• **SOURCE MATERIAL**:
==================================================
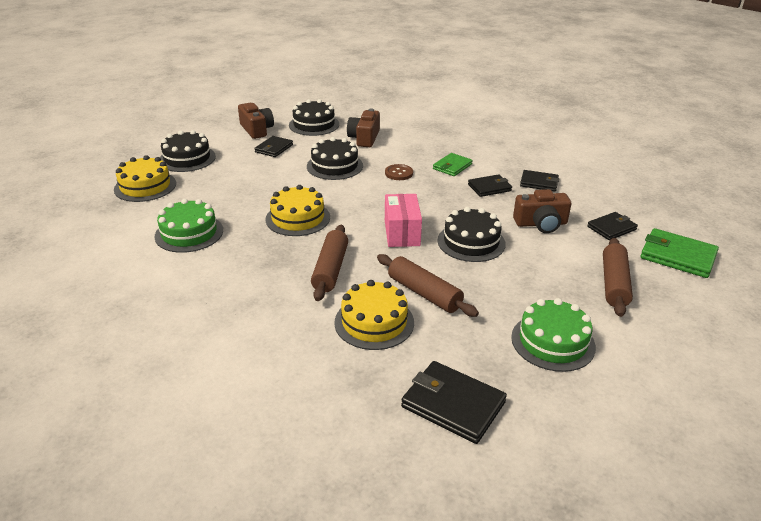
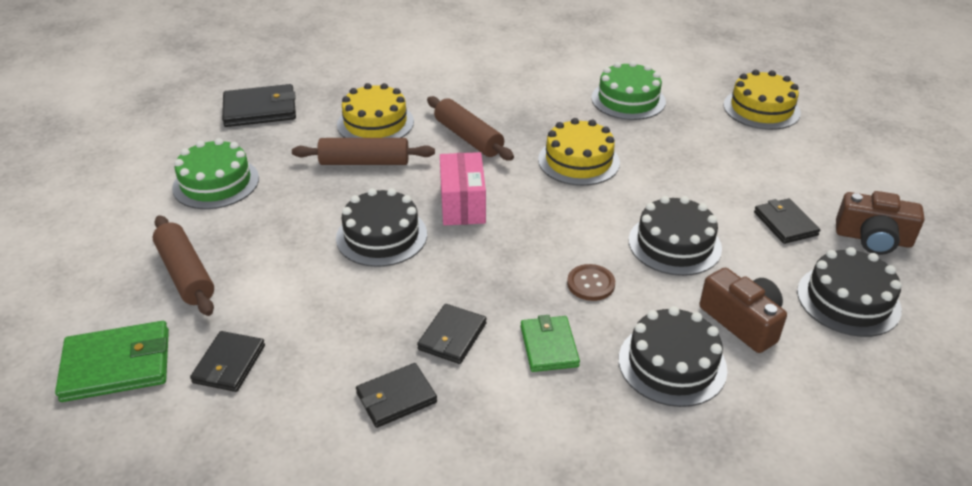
camera: 135 degrees right, 5 degrees up
(187, 158) = (815, 153): black cake -> black cake (672, 364)
(402, 233) = (462, 204): pink box -> pink box turned 45 degrees clockwise
(541, 224) = (327, 312): brown camera -> none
==================================================
• **TASK PROMPT**: Copy out the line containing "(402, 233) = (462, 204): pink", then every line after it through the end of the listing, exactly and with nothing else.

• **SOLVED PROBLEM**:
(402, 233) = (462, 204): pink box -> pink box turned 45 degrees clockwise
(541, 224) = (327, 312): brown camera -> none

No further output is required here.